Collected data:

----------------------------------------

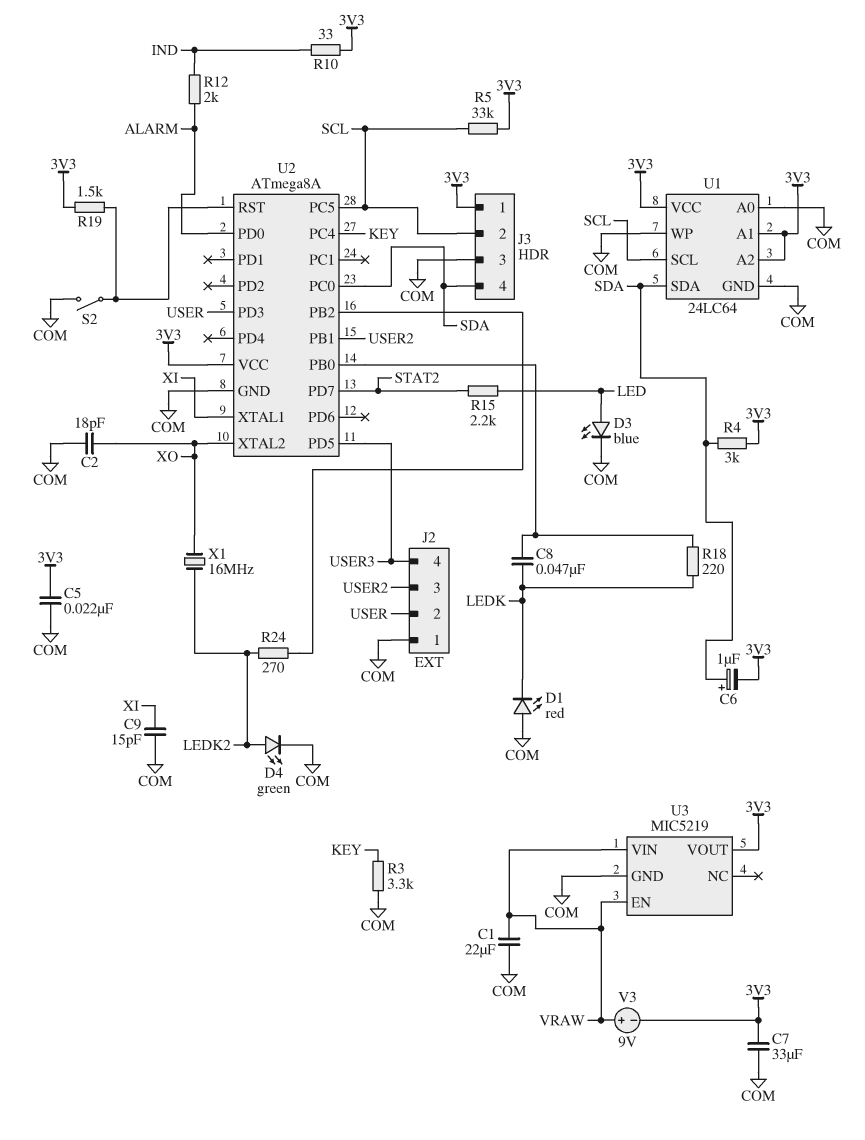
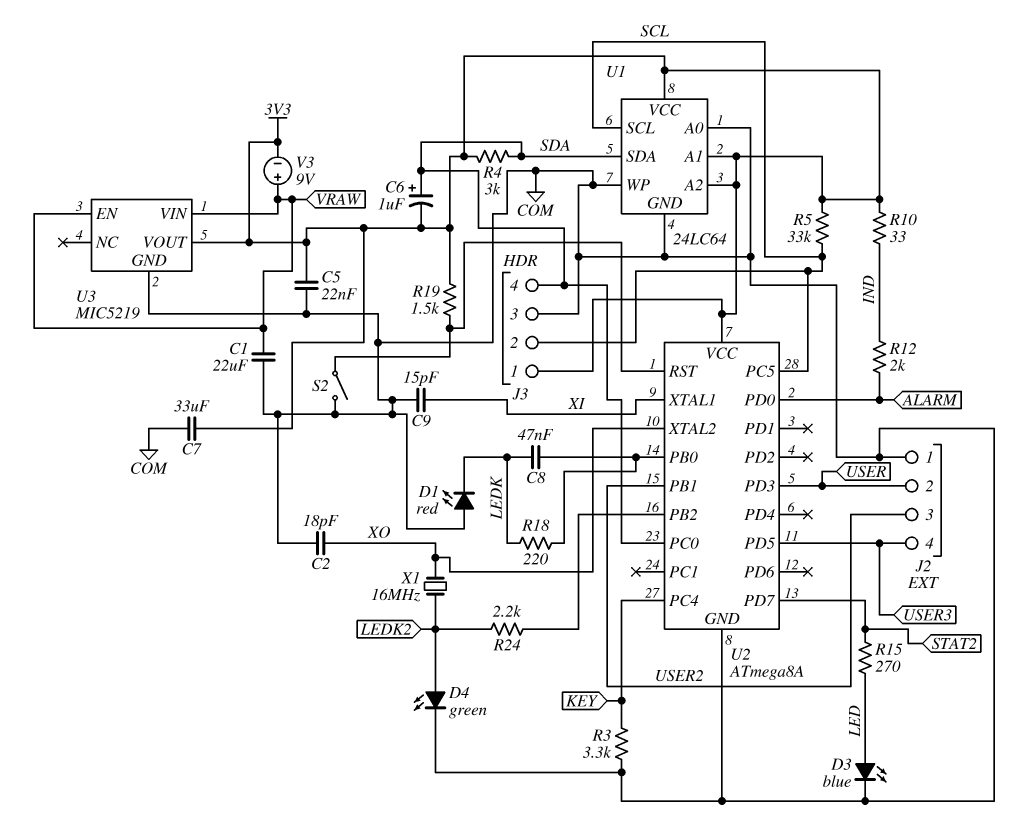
R15: 2.2k (LED, STAT2) -> 270 (LED, STAT2)
R24: 270 (LEDK2, U2/PB2) -> 2.2k (LEDK2, U2/PB2)

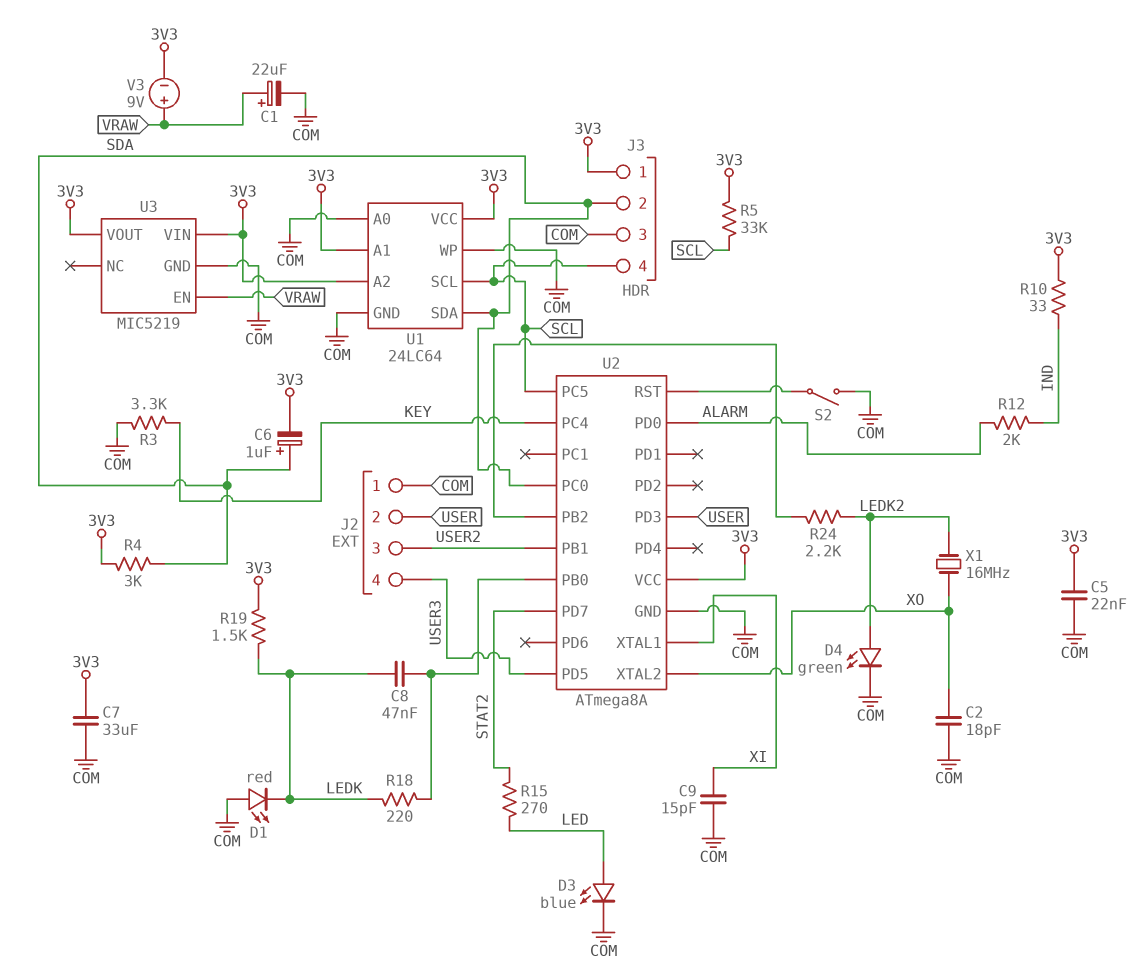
C1: 22uF (COM, VRAW) -> 22uF (plus VRAW, minus COM)
J3 pin 2: SCL -> SDA
J3 pin 4: SDA -> SCL
R19: 1.5k (3V3, U2/RST) -> 1.5k (3V3, LEDK)
U3 pin VIN: VRAW -> 3V3

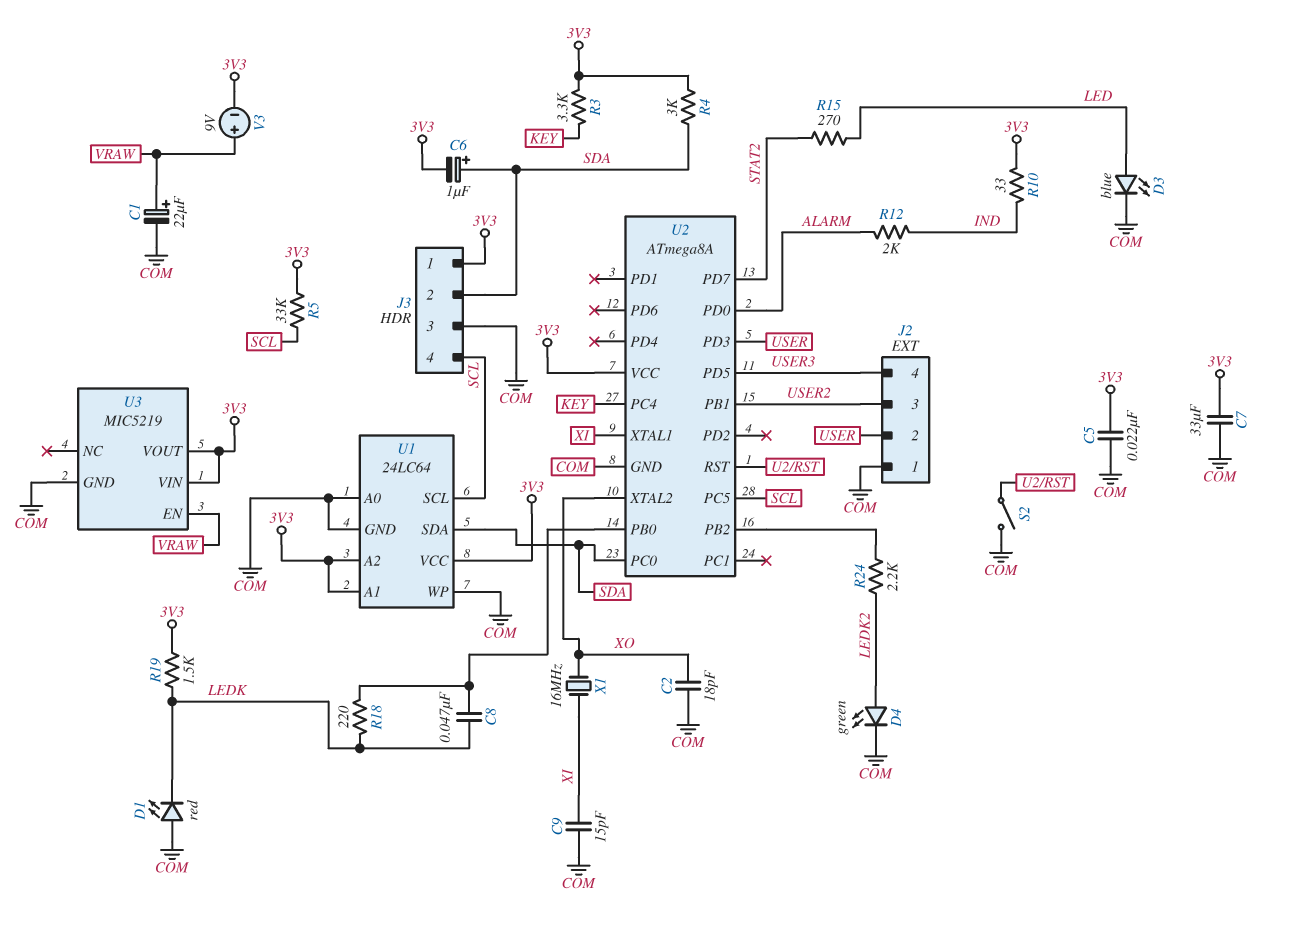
R3: 3.3k (COM, KEY) -> 3.3k (3V3, KEY)
X1: 16MHz (LEDK2, XO) -> 16MHz (XI, XO)

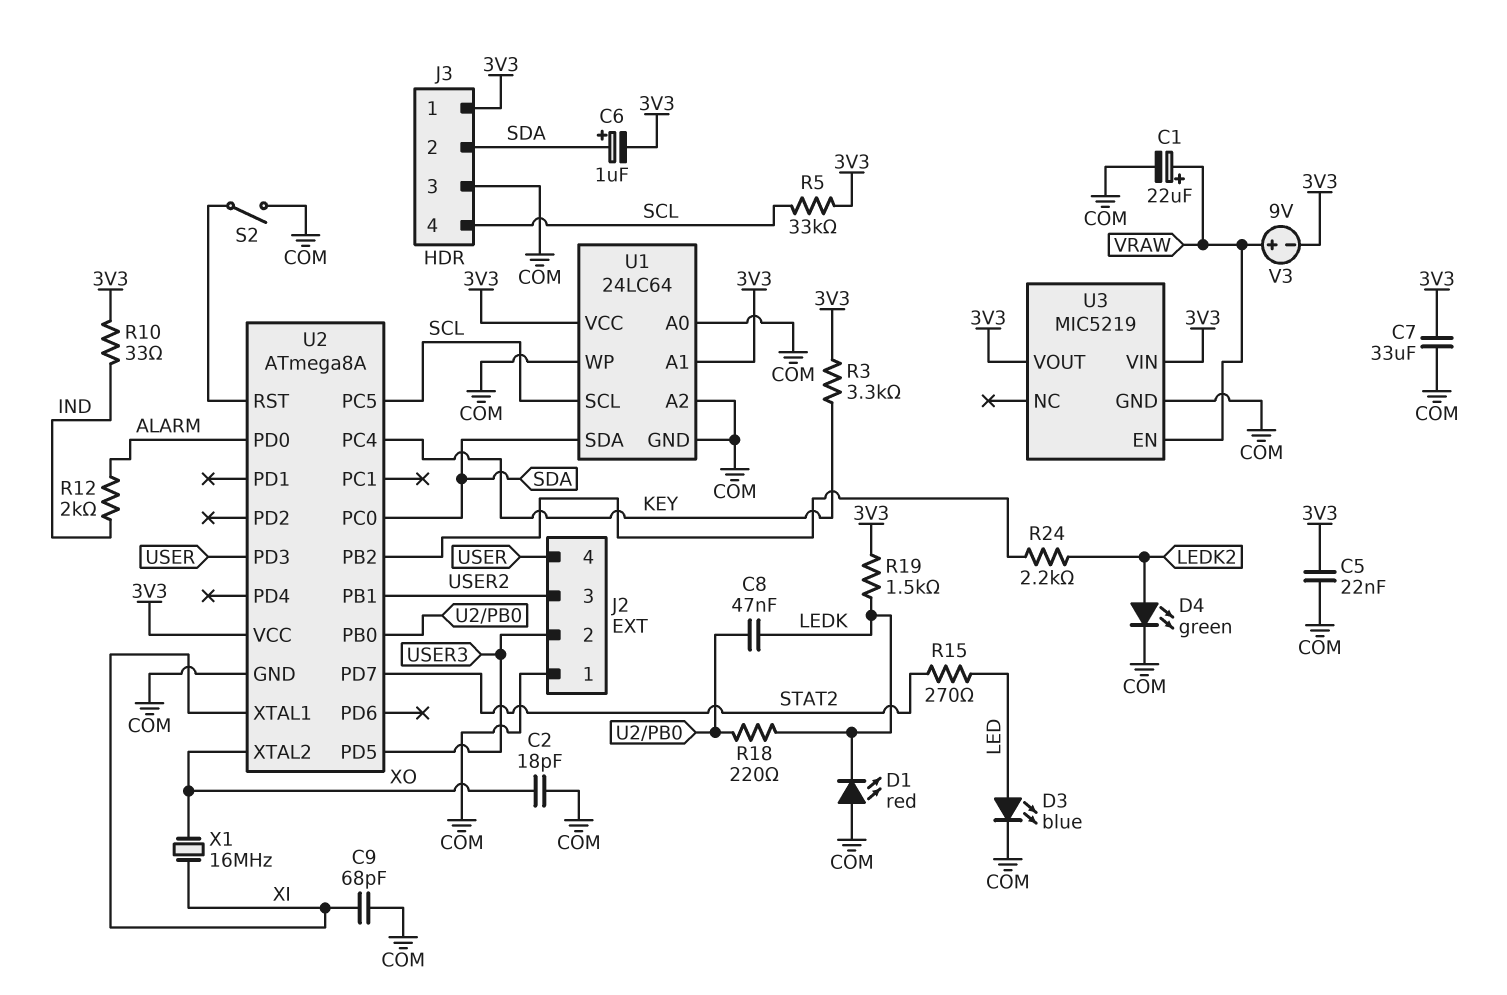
C9: 15pF (COM, XI) -> 68pF (COM, XI)
J2 pin 2: USER -> USER3
J2 pin 4: USER3 -> USER
R4: 3k (3V3, SDA) -> none
U1 pin A2: 3V3 -> COM

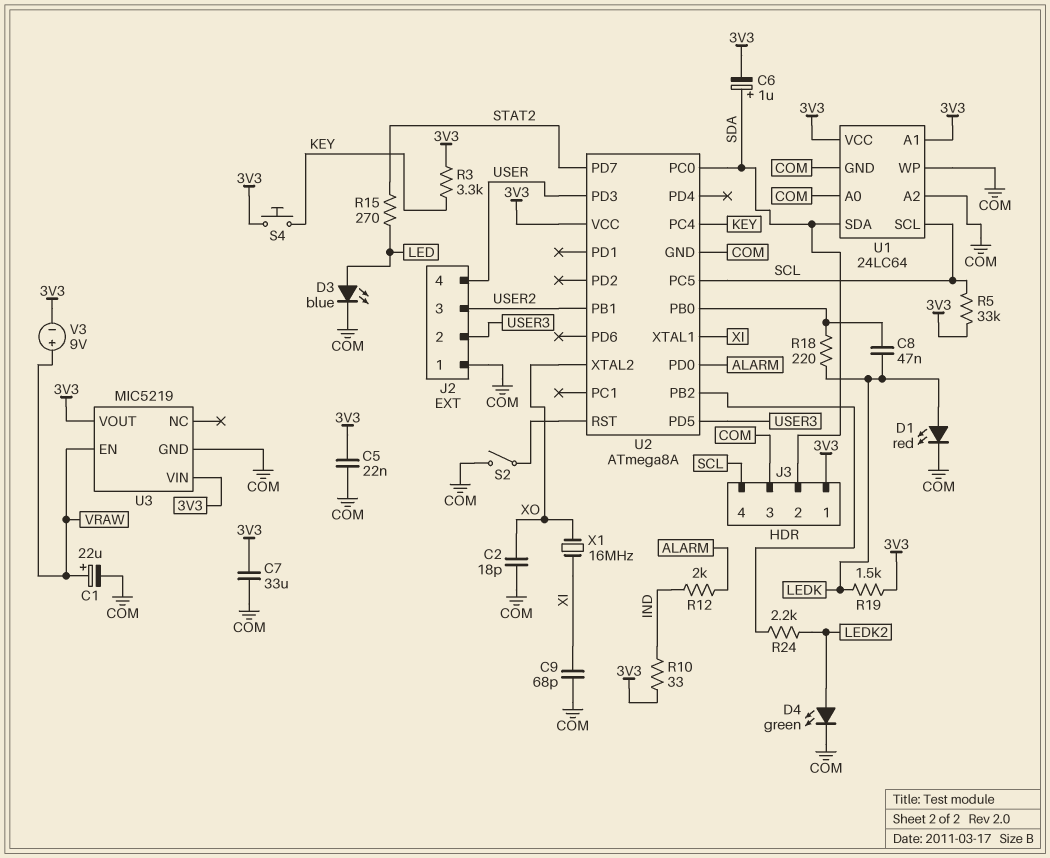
D1: LED red (A COM, K LEDK) -> LED red (A LEDK, K COM)
S4: none -> button (3V3, KEY)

----------------------------------------

**Task requirements:** Return all the data exactly, and keep the pictures out.

**Response to this task:**
R15: 2.2k (LED, STAT2) -> 270 (LED, STAT2)
R24: 270 (LEDK2, U2/PB2) -> 2.2k (LEDK2, U2/PB2)

C1: 22uF (COM, VRAW) -> 22uF (plus VRAW, minus COM)
J3 pin 2: SCL -> SDA
J3 pin 4: SDA -> SCL
R19: 1.5k (3V3, U2/RST) -> 1.5k (3V3, LEDK)
U3 pin VIN: VRAW -> 3V3

R3: 3.3k (COM, KEY) -> 3.3k (3V3, KEY)
X1: 16MHz (LEDK2, XO) -> 16MHz (XI, XO)

C9: 15pF (COM, XI) -> 68pF (COM, XI)
J2 pin 2: USER -> USER3
J2 pin 4: USER3 -> USER
R4: 3k (3V3, SDA) -> none
U1 pin A2: 3V3 -> COM

D1: LED red (A COM, K LEDK) -> LED red (A LEDK, K COM)
S4: none -> button (3V3, KEY)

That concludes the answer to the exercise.